GIVEN RECORDS ::
+ + + + + + +

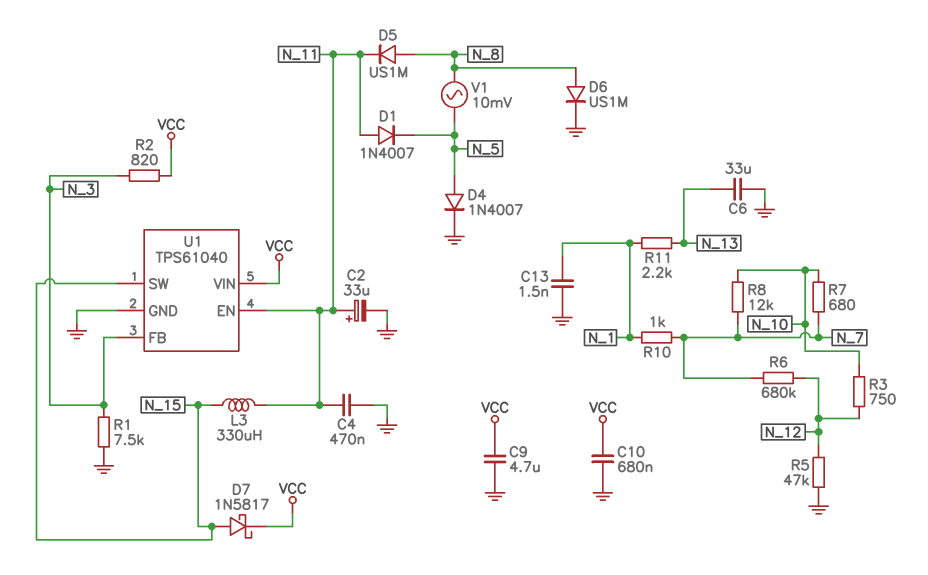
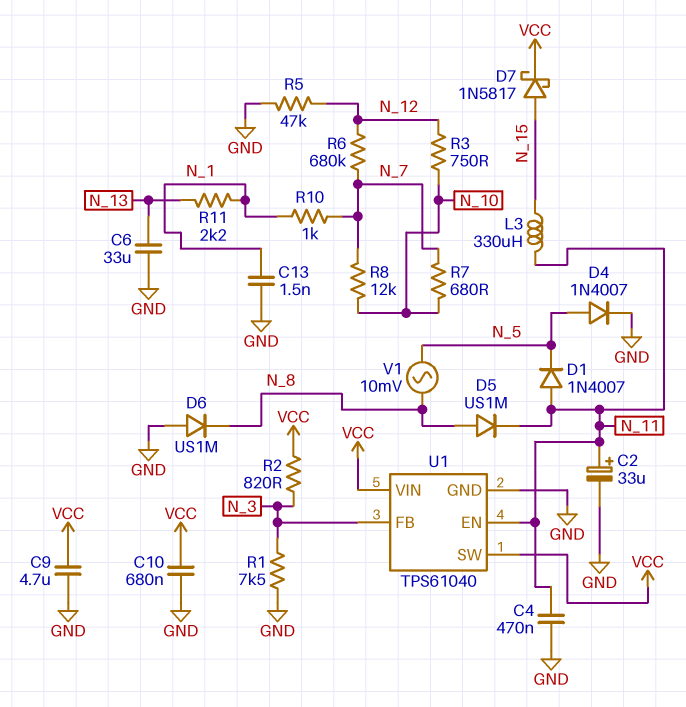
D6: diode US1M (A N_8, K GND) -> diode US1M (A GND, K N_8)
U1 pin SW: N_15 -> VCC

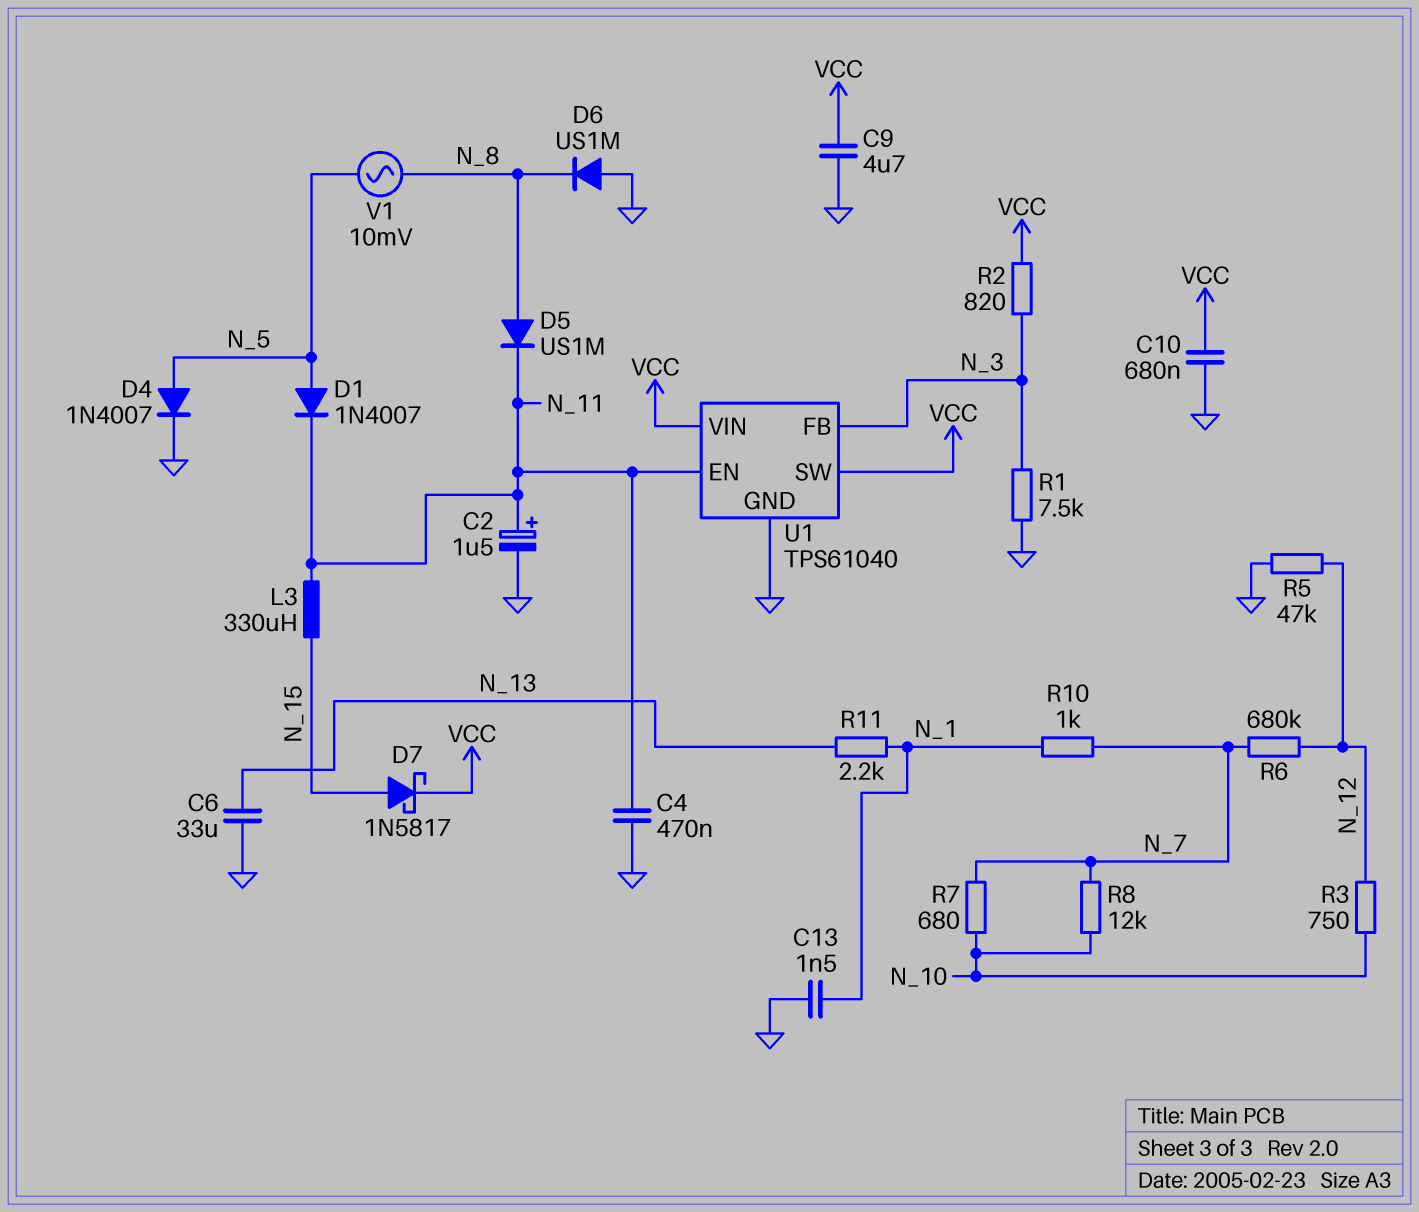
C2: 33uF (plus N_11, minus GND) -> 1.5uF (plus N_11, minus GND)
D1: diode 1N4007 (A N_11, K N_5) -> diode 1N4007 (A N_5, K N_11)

+ + + + + + +

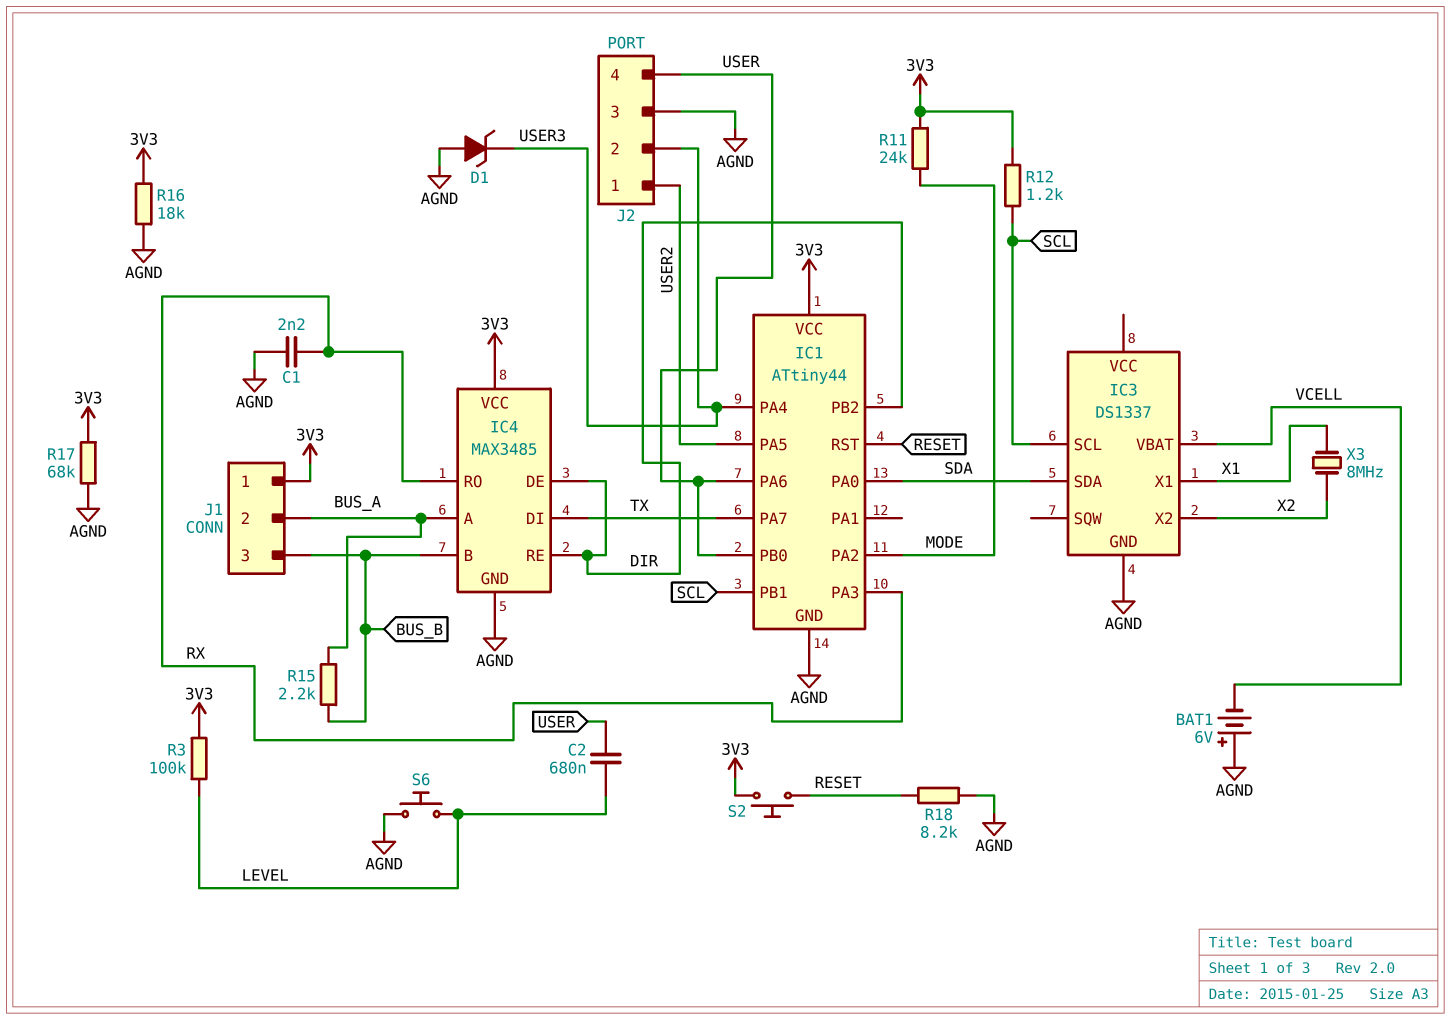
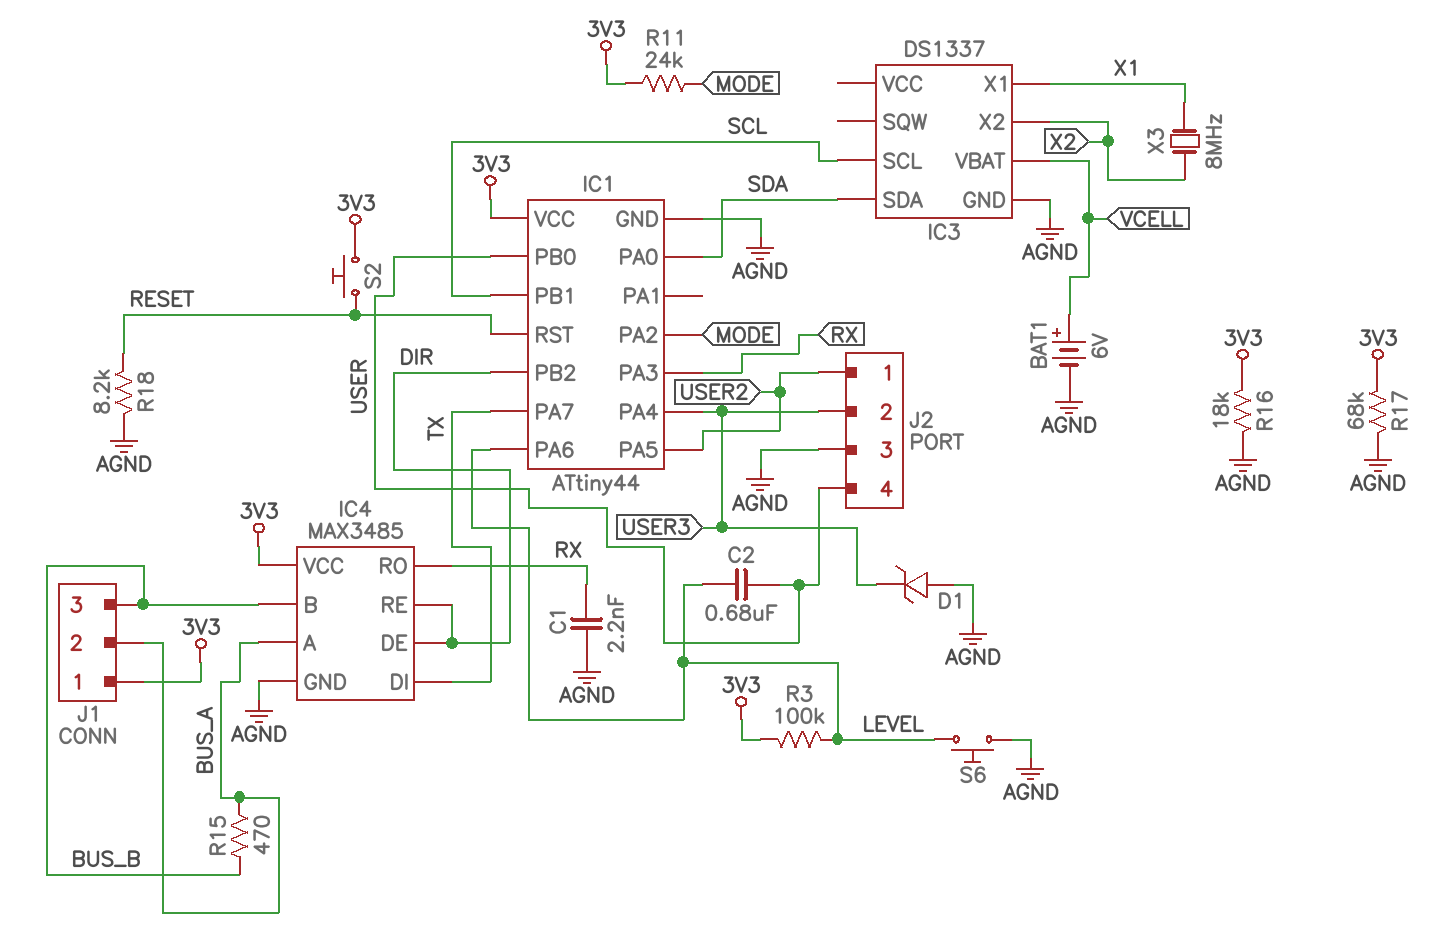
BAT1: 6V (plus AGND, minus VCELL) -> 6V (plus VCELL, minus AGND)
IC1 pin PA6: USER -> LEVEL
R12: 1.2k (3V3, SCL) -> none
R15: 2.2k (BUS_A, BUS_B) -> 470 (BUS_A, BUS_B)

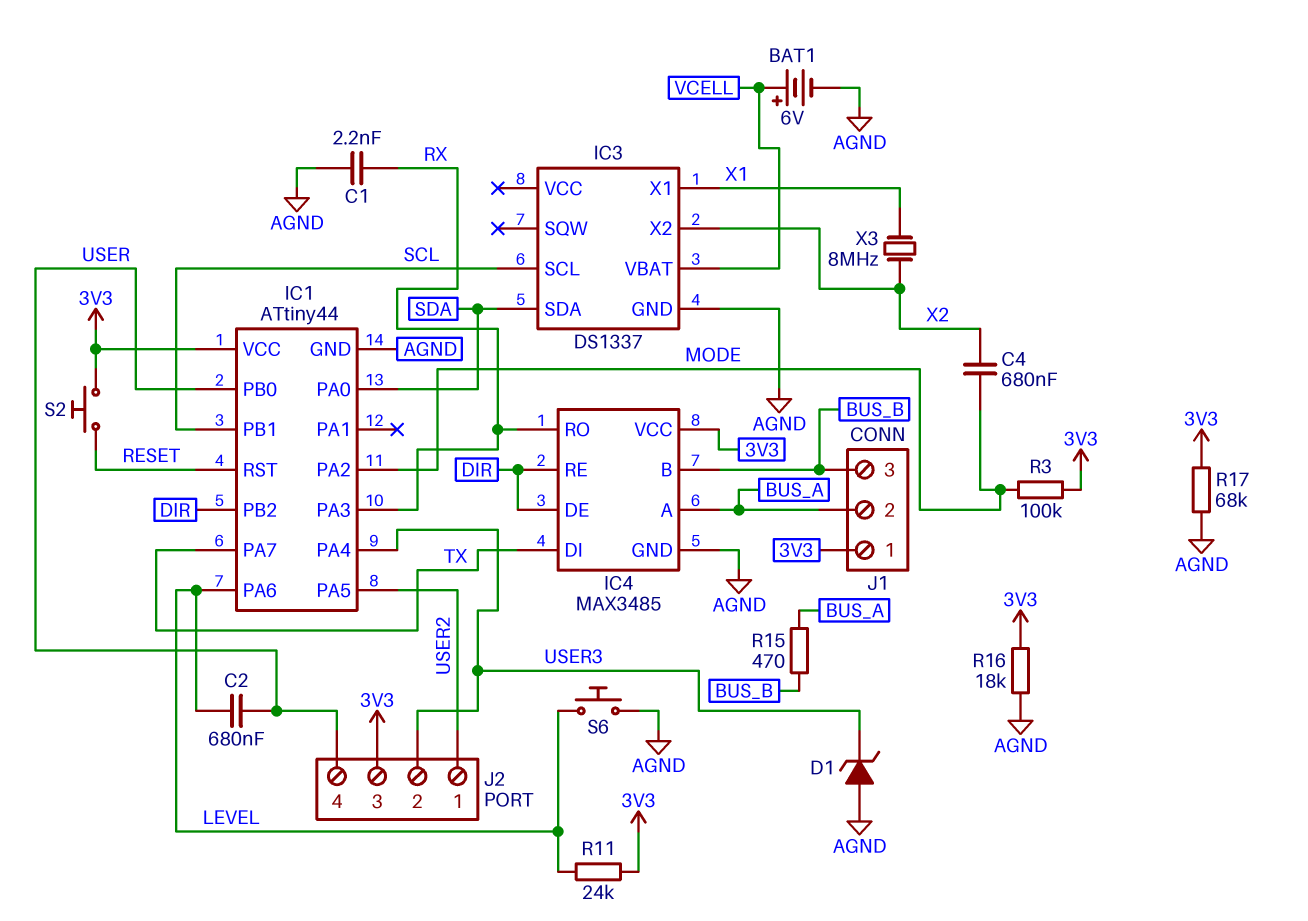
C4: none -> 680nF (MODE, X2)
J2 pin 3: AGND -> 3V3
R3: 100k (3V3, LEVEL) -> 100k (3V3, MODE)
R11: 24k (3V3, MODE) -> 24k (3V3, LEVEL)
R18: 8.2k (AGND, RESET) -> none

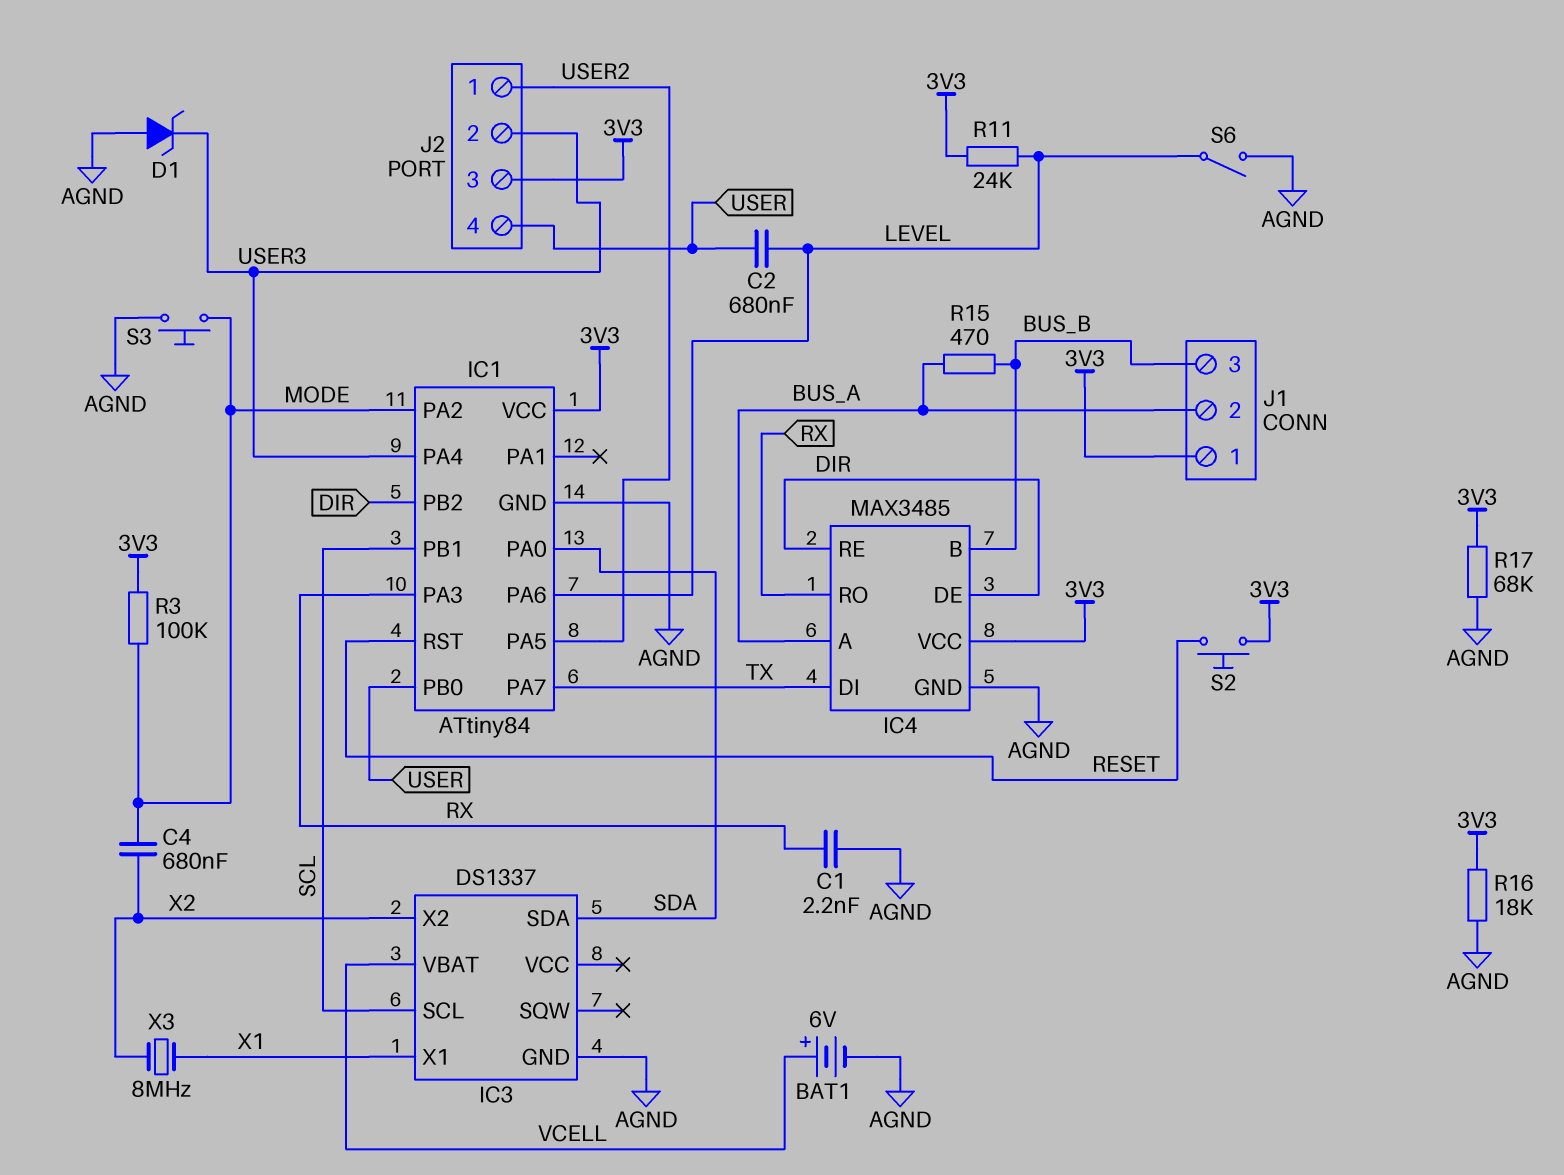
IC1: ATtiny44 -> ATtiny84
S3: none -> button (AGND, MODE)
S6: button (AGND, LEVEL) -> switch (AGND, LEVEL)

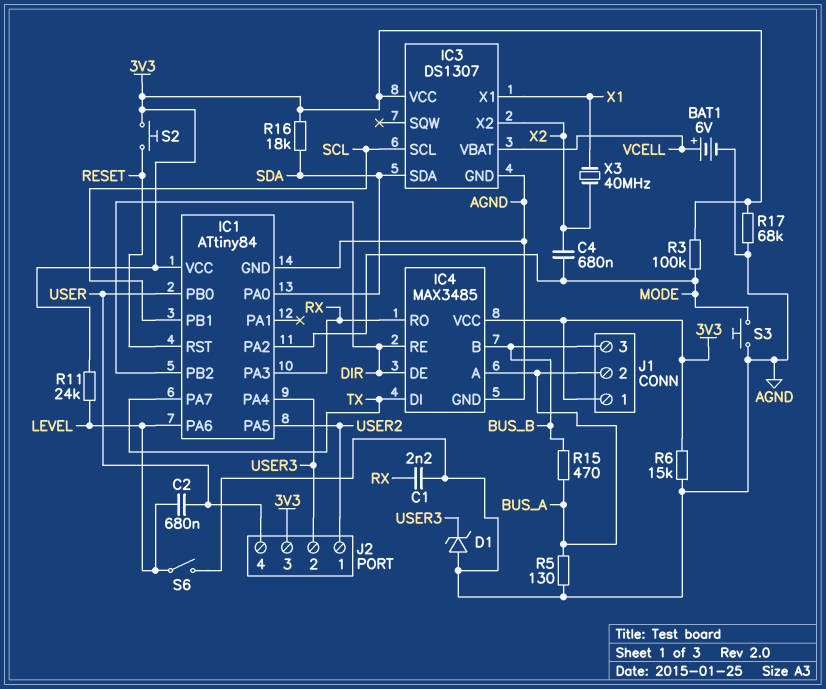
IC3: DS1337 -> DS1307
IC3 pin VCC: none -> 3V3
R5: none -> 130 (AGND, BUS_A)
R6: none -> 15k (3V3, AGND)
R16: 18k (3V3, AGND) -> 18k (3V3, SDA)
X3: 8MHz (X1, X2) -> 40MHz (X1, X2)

+ + + + + + +

WHAT NEEDS TO BE DONE :: Taking the entries above, restate exactly those lines that fall between the line with "R6: none -> 15k (3V3, AGND)" and the line with "X3: 8MHz (X1, X2) -> 40MHz (X1, X2)", keeping both of those lines too.

TASK RESULT ::
R6: none -> 15k (3V3, AGND)
R16: 18k (3V3, AGND) -> 18k (3V3, SDA)
X3: 8MHz (X1, X2) -> 40MHz (X1, X2)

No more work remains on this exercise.